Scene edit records
---*---

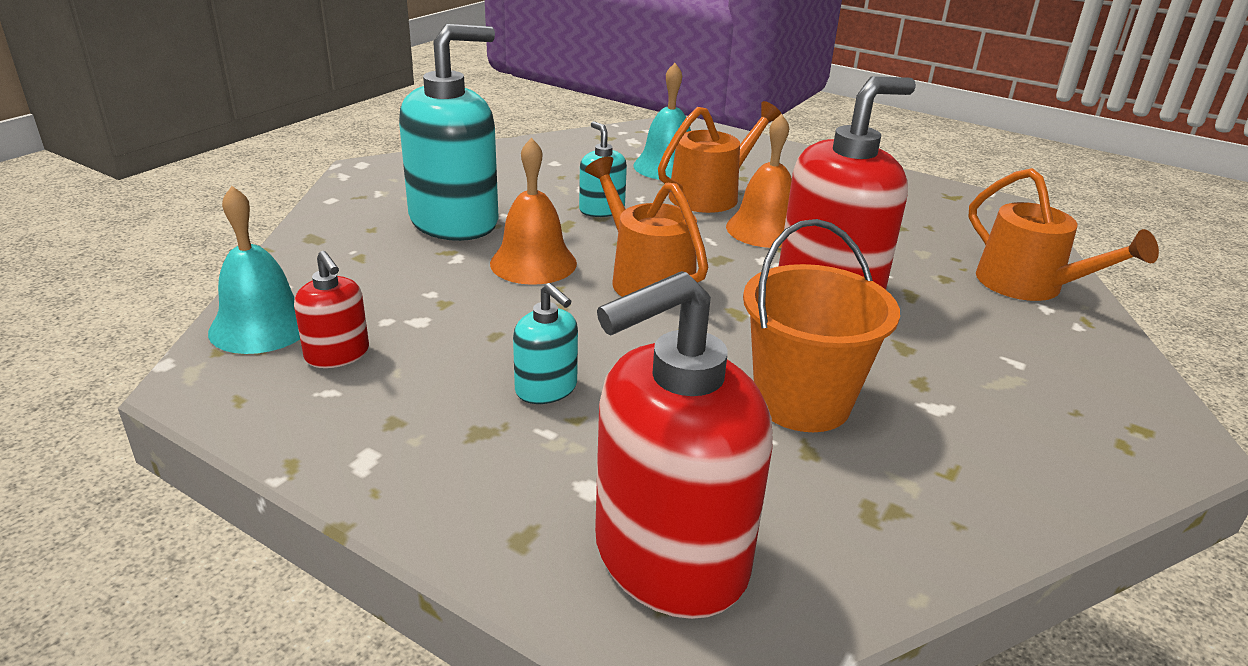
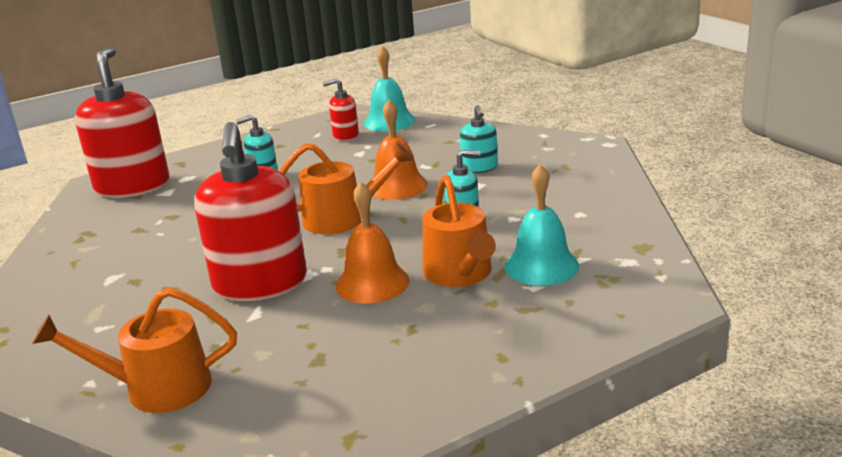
camera: 120 degrees right, 5 degrees down
(454, 221) = (479, 168): turquoise soap dispenser -> turquoise soap dispenser, size x0.47
(802, 402) = (170, 237): orange bucket -> none

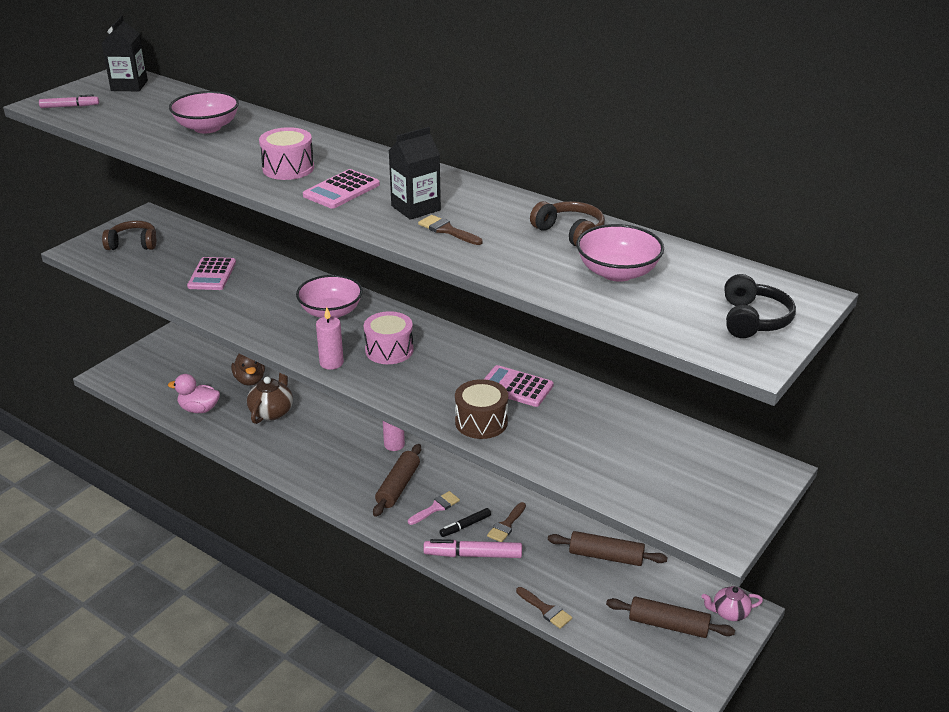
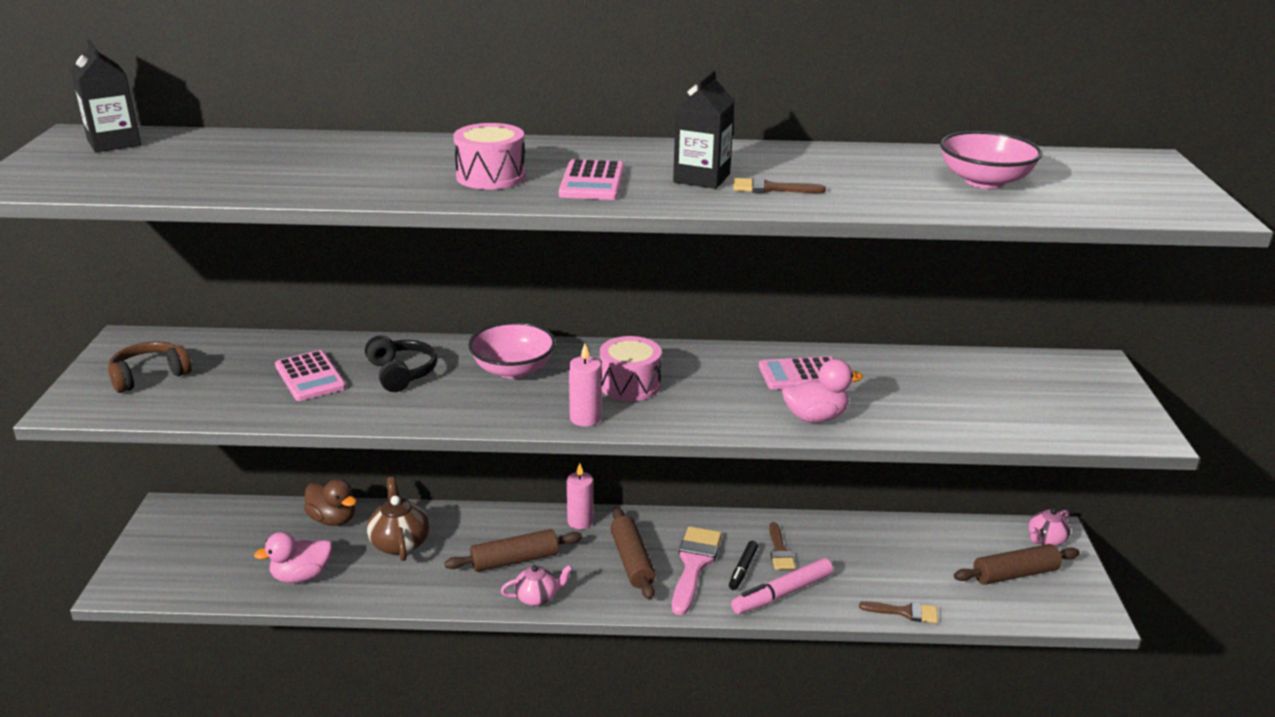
camera: 35 degrees left, 5 degrees down
(70, 106) = (60, 179): pink marker -> none
(207, 127) = (310, 161): pink bowl -> none
(314, 483) = (537, 597): none -> pink teapot
(436, 507) = (694, 564): pink brush -> pink brush, size x1.72
(481, 422) = (815, 417): brown drum -> pink duck
(570, 233) = (883, 163): brown headphones -> none
(606, 556) = (897, 538): brown rolling pin -> brown rolling pin (514, 560)
(753, 320) = (1151, 186): black headphones -> black headphones (401, 373)

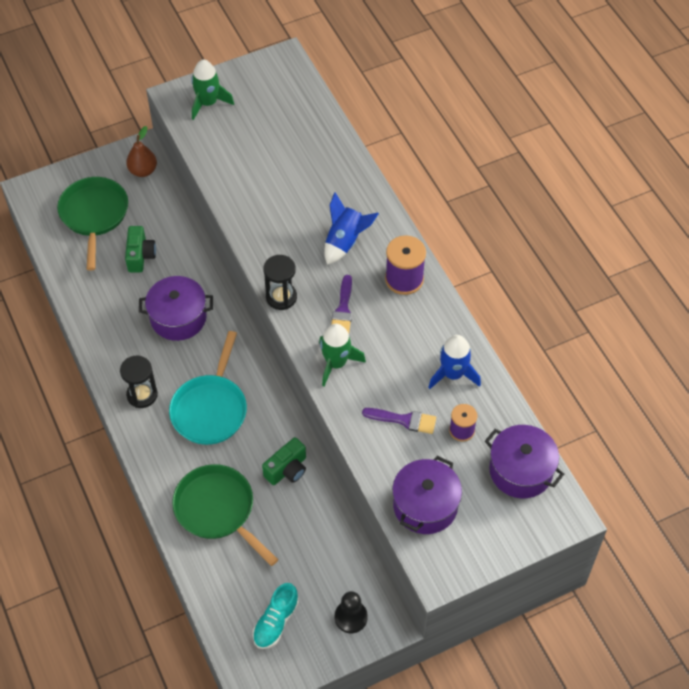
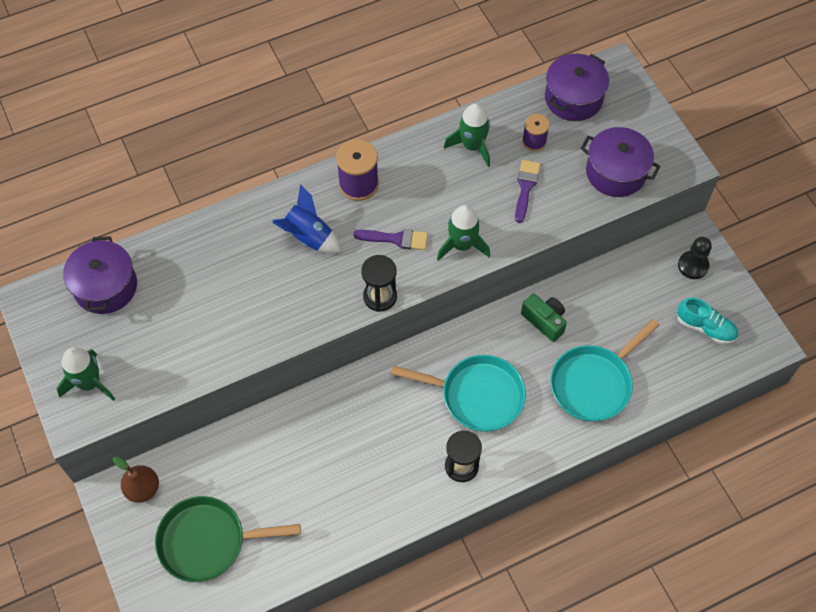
camera: 90 degrees left, 5 degrees up
(140, 256) = (272, 482): green camera -> none
(178, 318) = (360, 435): purple pot -> purple pot (105, 287)
(218, 510) = (594, 383): green pan -> turquoise pan
(453, 374) = (472, 146): blue rocket -> green rocket

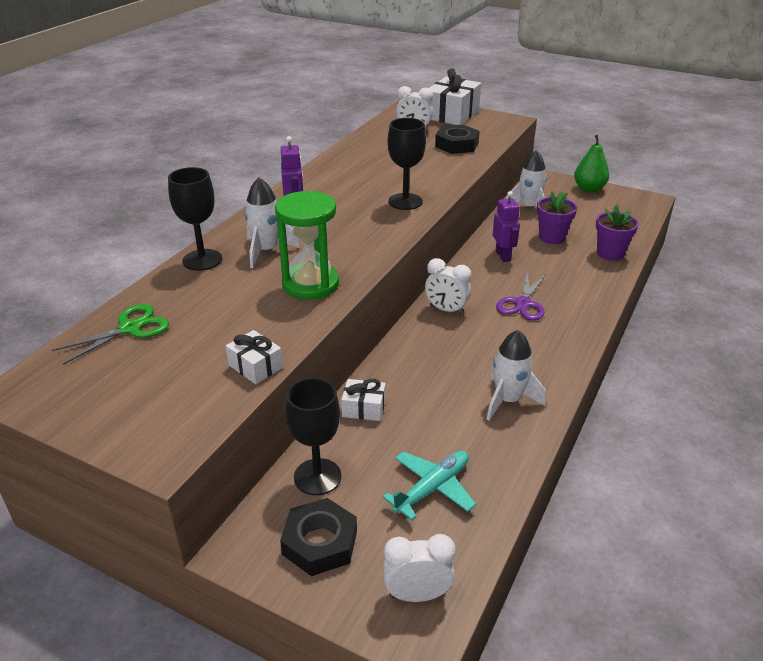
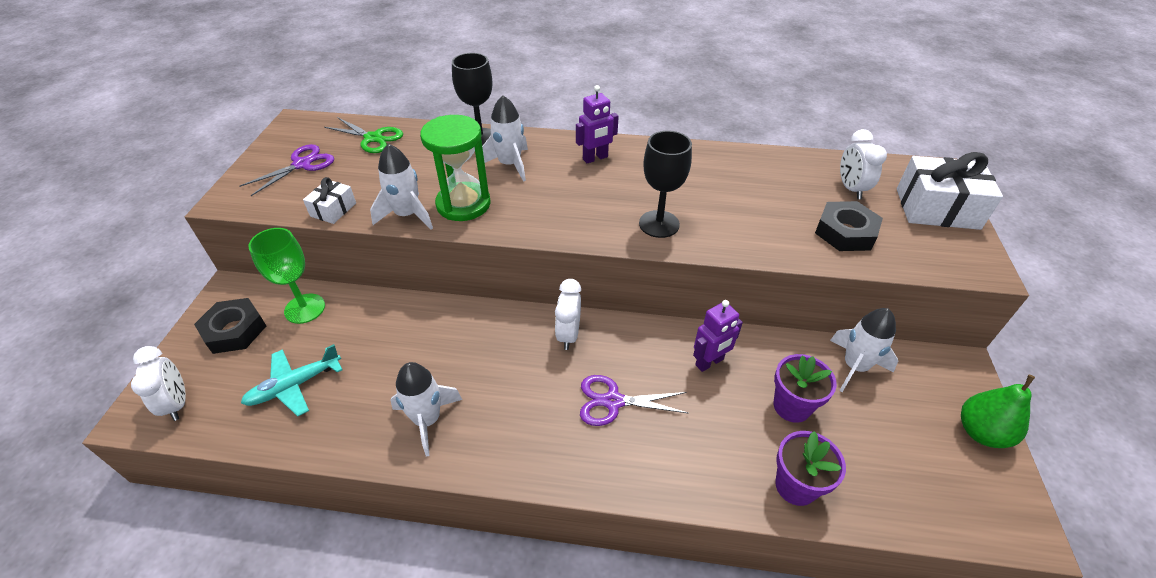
camera: 70 degrees right, 10 degrees up
(136, 387) = (302, 164): none -> purple scissors
(303, 318) = (407, 215): none -> white rocket
(317, 477) = (305, 308): black goblet -> green goblet
(364, 408) = (393, 313): white gift -> none
(432, 488) = (295, 385): turquoise plane -> turquoise plane turned 120 degrees clockwise

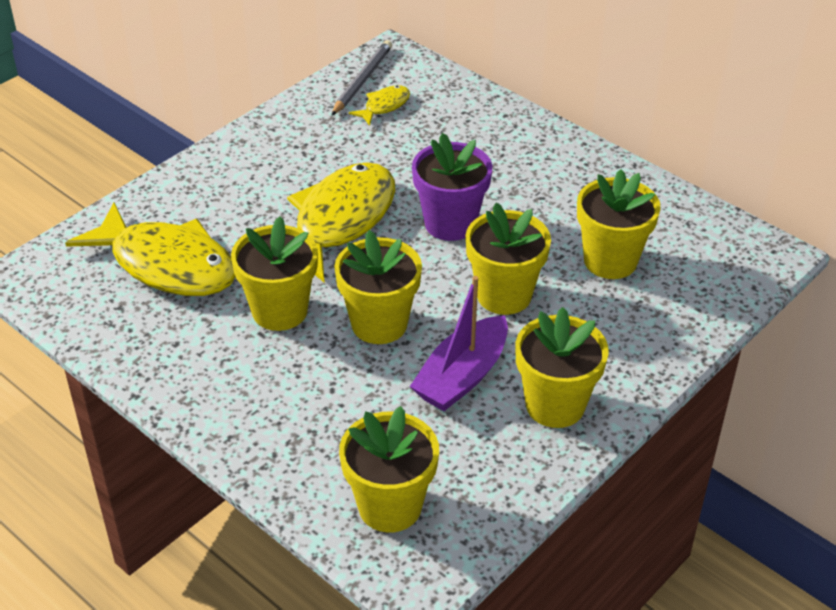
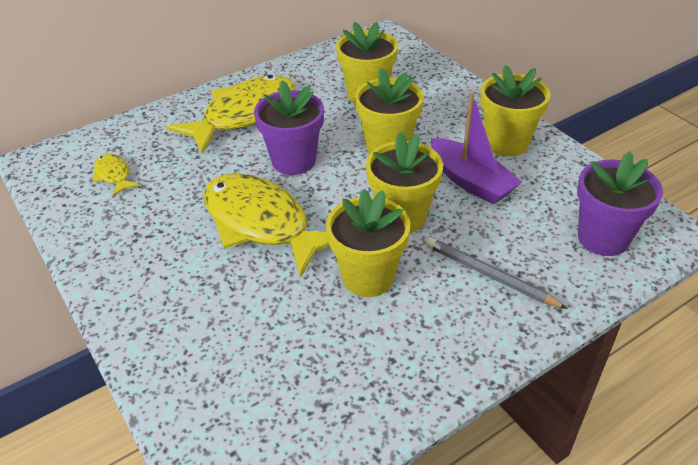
camera: 75 degrees left, 0 degrees up
(167, 265) = (272, 357): yellow fish -> yellow fish (244, 115)
(362, 80) = (64, 183): grey pencil -> grey pencil (490, 275)
(390, 506) = (603, 238): yellow flower pot -> purple flower pot

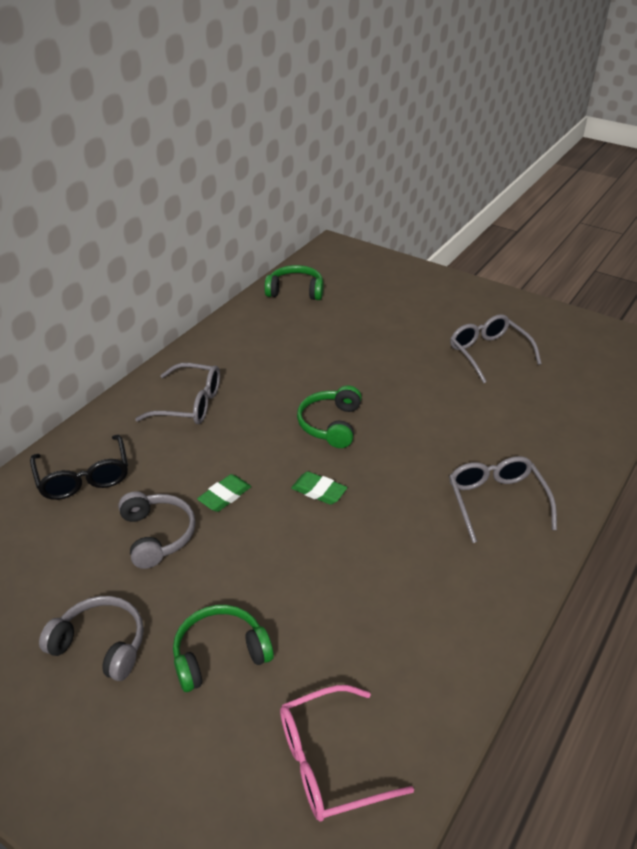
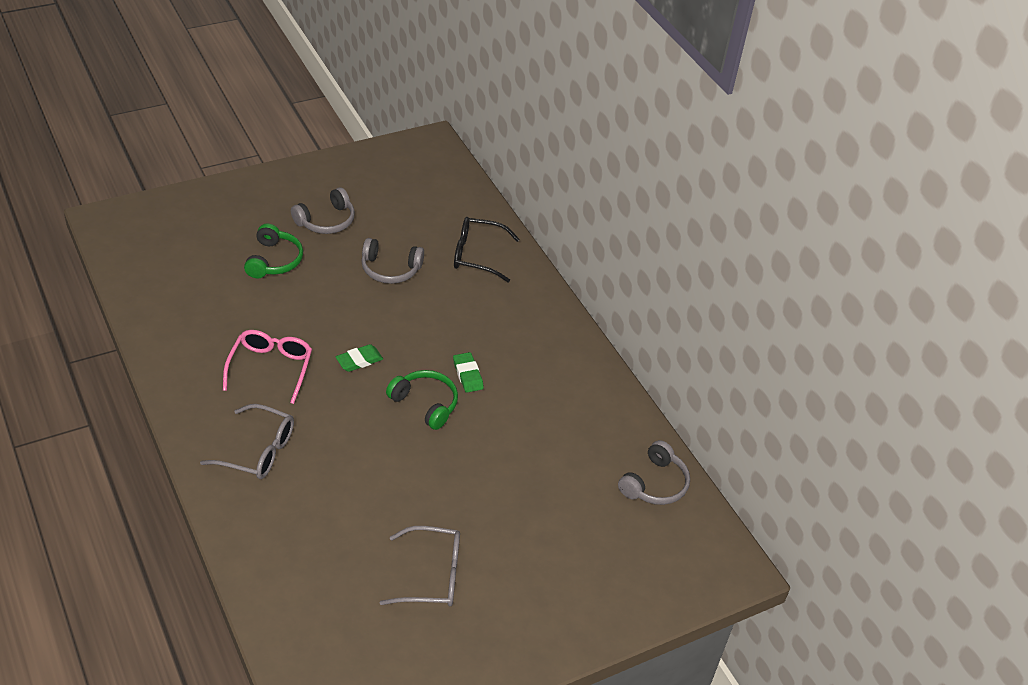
camera: 115 degrees right, 5 degrees up
(189, 404) = (520, 335): grey glasses -> none
(224, 496) = (398, 312): green eraser -> green eraser (468, 375)
(295, 291) = (654, 484): green headphones -> grey headphones
(330, 762) = (170, 272): pink glasses -> pink glasses (270, 368)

---*---

WORK TO BE COMPLETED :: Print, exactly and only, the lines running from the line with "camera: 70 degrees right, 10 degrees up" through the last line of the data, including both. Skip any picture.

WRITTEN SOLUTION ::
camera: 70 degrees right, 10 degrees up
(136, 387) = (302, 164): none -> purple scissors
(303, 318) = (407, 215): none -> white rocket
(317, 477) = (305, 308): black goblet -> green goblet
(364, 408) = (393, 313): white gift -> none
(432, 488) = (295, 385): turquoise plane -> turquoise plane turned 120 degrees clockwise

camera: 75 degrees left, 0 degrees up
(167, 265) = (272, 357): yellow fish -> yellow fish (244, 115)
(362, 80) = (64, 183): grey pencil -> grey pencil (490, 275)
(390, 506) = (603, 238): yellow flower pot -> purple flower pot

camera: 115 degrees right, 5 degrees up
(189, 404) = (520, 335): grey glasses -> none
(224, 496) = (398, 312): green eraser -> green eraser (468, 375)
(295, 291) = (654, 484): green headphones -> grey headphones
(330, 762) = (170, 272): pink glasses -> pink glasses (270, 368)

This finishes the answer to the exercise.